## [RECORDED DATA]

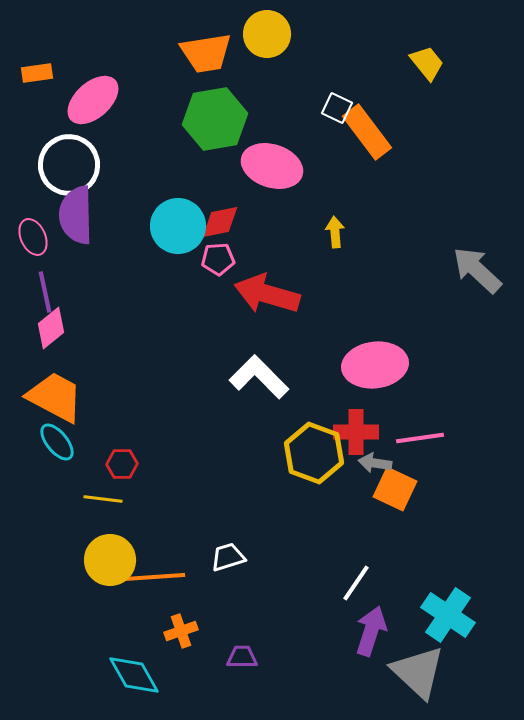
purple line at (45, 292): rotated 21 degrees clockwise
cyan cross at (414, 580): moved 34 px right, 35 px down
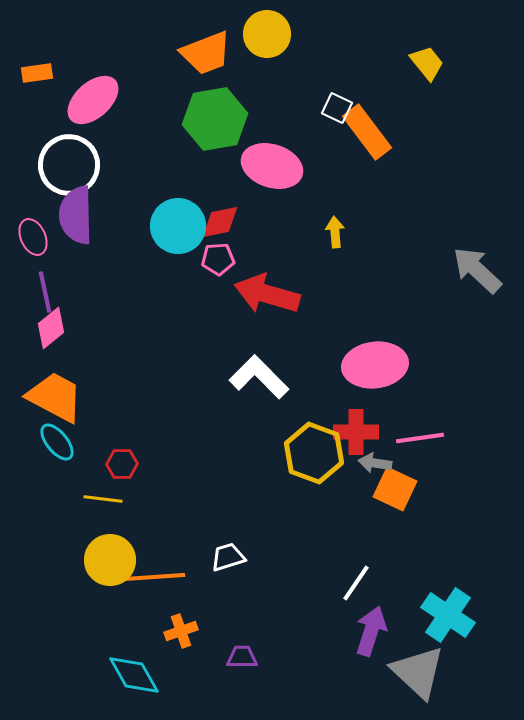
orange trapezoid at (206, 53): rotated 12 degrees counterclockwise
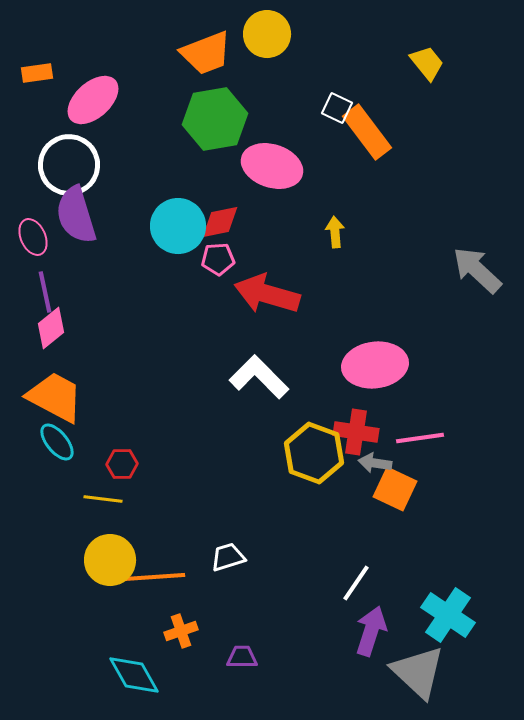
purple semicircle at (76, 215): rotated 16 degrees counterclockwise
red cross at (356, 432): rotated 9 degrees clockwise
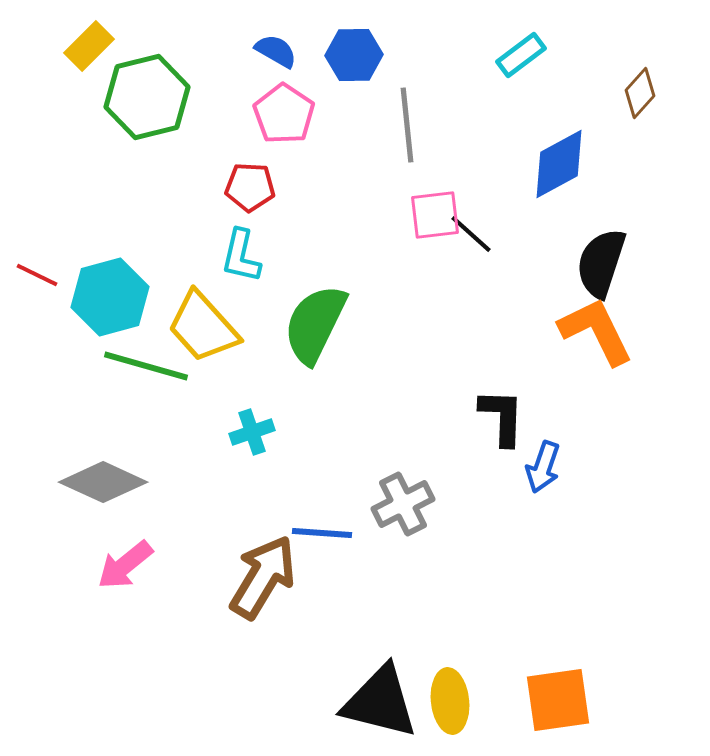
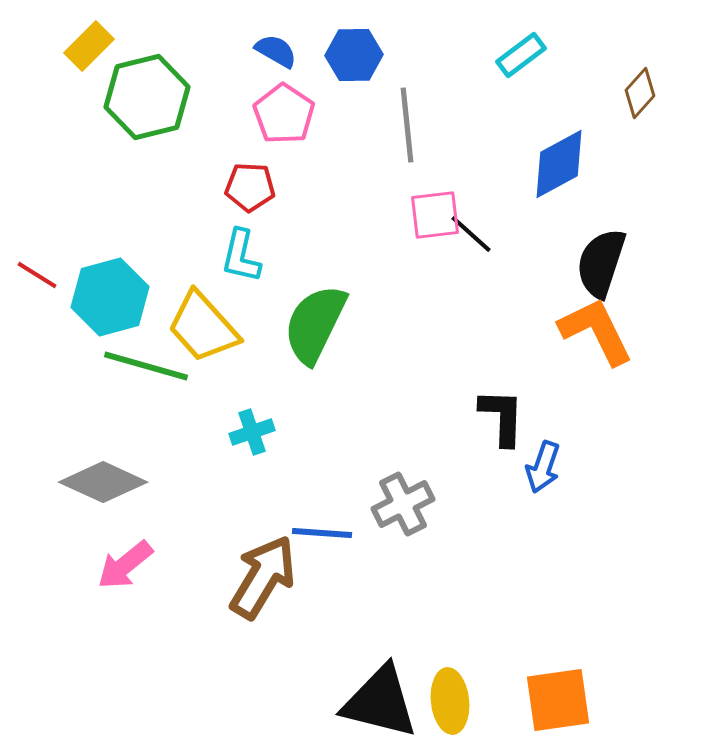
red line: rotated 6 degrees clockwise
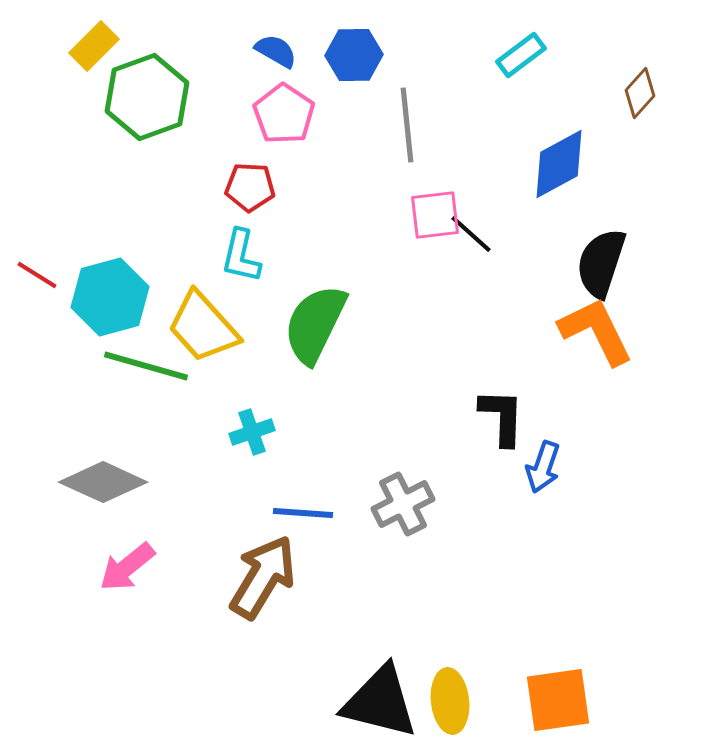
yellow rectangle: moved 5 px right
green hexagon: rotated 6 degrees counterclockwise
blue line: moved 19 px left, 20 px up
pink arrow: moved 2 px right, 2 px down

## [WORK REQUIRED]
Please copy out every line of text in the items above, word for word, and leave the pictures out of your answer.

## [PROBLEM SOLUTION]
purple line at (45, 292): rotated 21 degrees clockwise
cyan cross at (414, 580): moved 34 px right, 35 px down
orange trapezoid at (206, 53): rotated 12 degrees counterclockwise
purple semicircle at (76, 215): rotated 16 degrees counterclockwise
red cross at (356, 432): rotated 9 degrees clockwise
red line: rotated 6 degrees clockwise
yellow rectangle: moved 5 px right
green hexagon: rotated 6 degrees counterclockwise
blue line: moved 19 px left, 20 px up
pink arrow: moved 2 px right, 2 px down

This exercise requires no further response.